TASK BRIEF: Your answer should be the lines of the listing that contain the word "none".
── INPUT
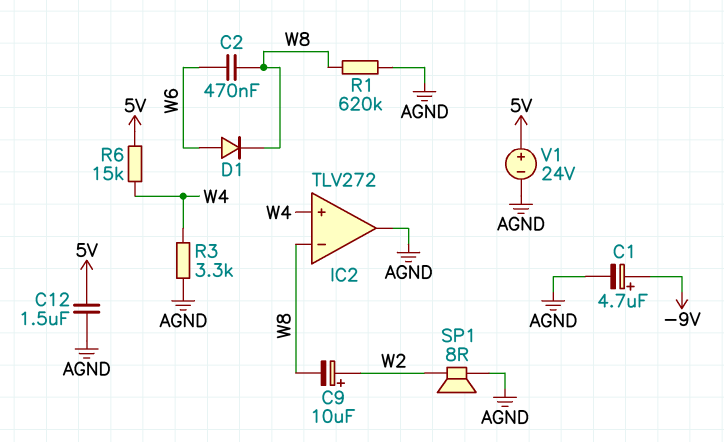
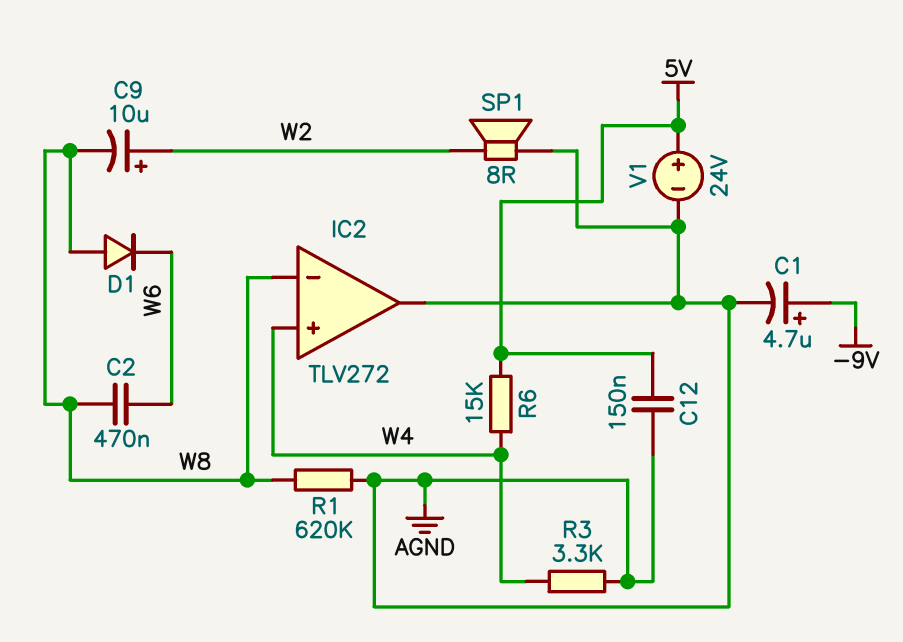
C12: 1.5uF (5V, AGND) -> 150nF (5V, AGND)
D1: diode (A W6, K W8) -> diode (A W8, K W6)

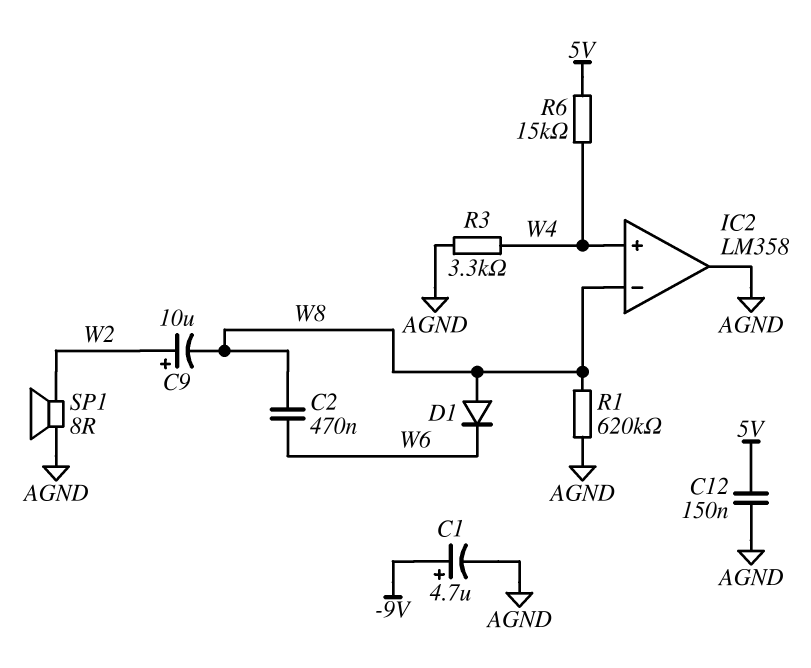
IC2: TLV272 -> LM358
V1: 24V (plus 5V, minus AGND) -> none

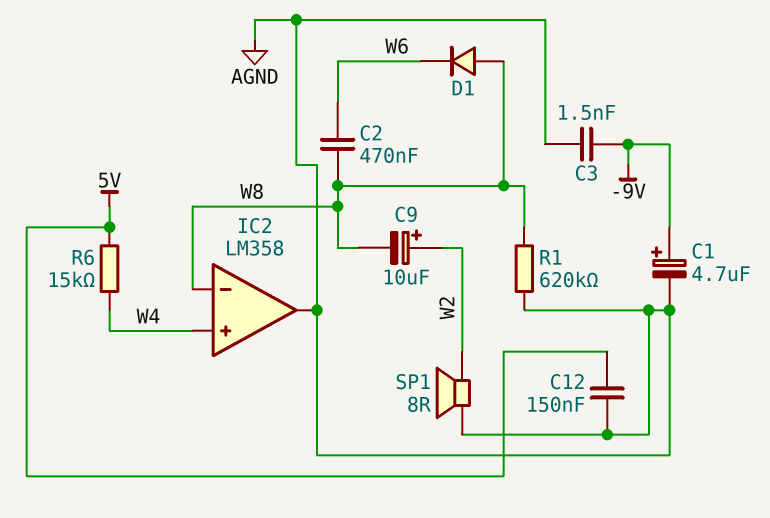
C3: none -> 1.5nF (-9V, AGND)
R3: 3.3k (AGND, W4) -> none

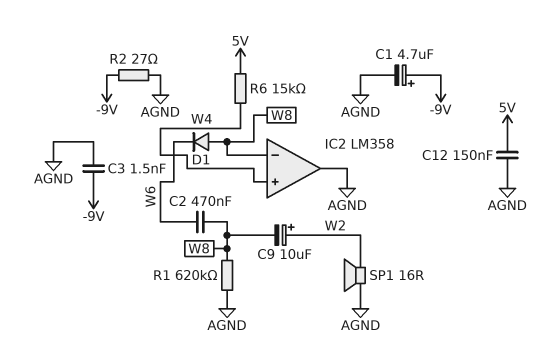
R2: none -> 27 (-9V, AGND)
SP1: speaker 8R (AGND, W2) -> speaker 16R (AGND, W2)

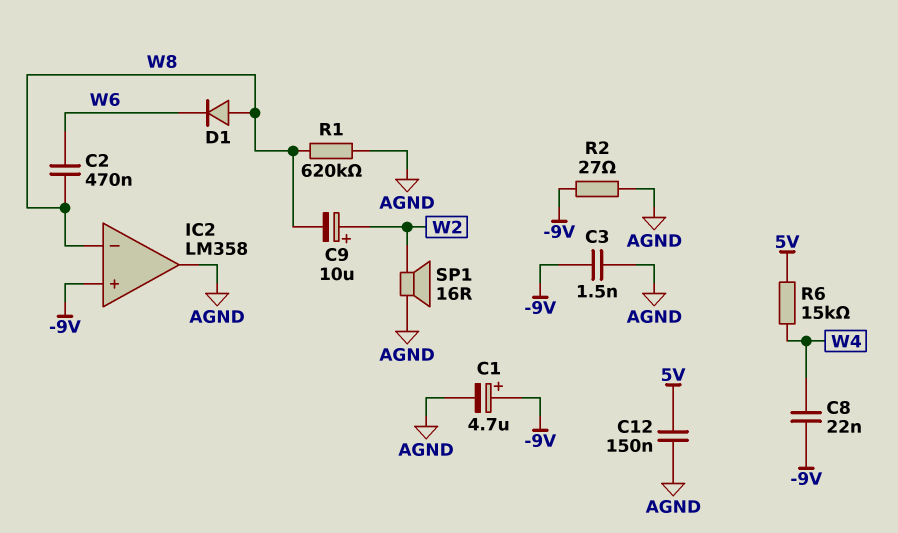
C8: none -> 22nF (-9V, W4)
IC2 pin in+: W4 -> -9V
────
SOLUTION:
V1: 24V (plus 5V, minus AGND) -> none
C3: none -> 1.5nF (-9V, AGND)
R3: 3.3k (AGND, W4) -> none
R2: none -> 27 (-9V, AGND)
C8: none -> 22nF (-9V, W4)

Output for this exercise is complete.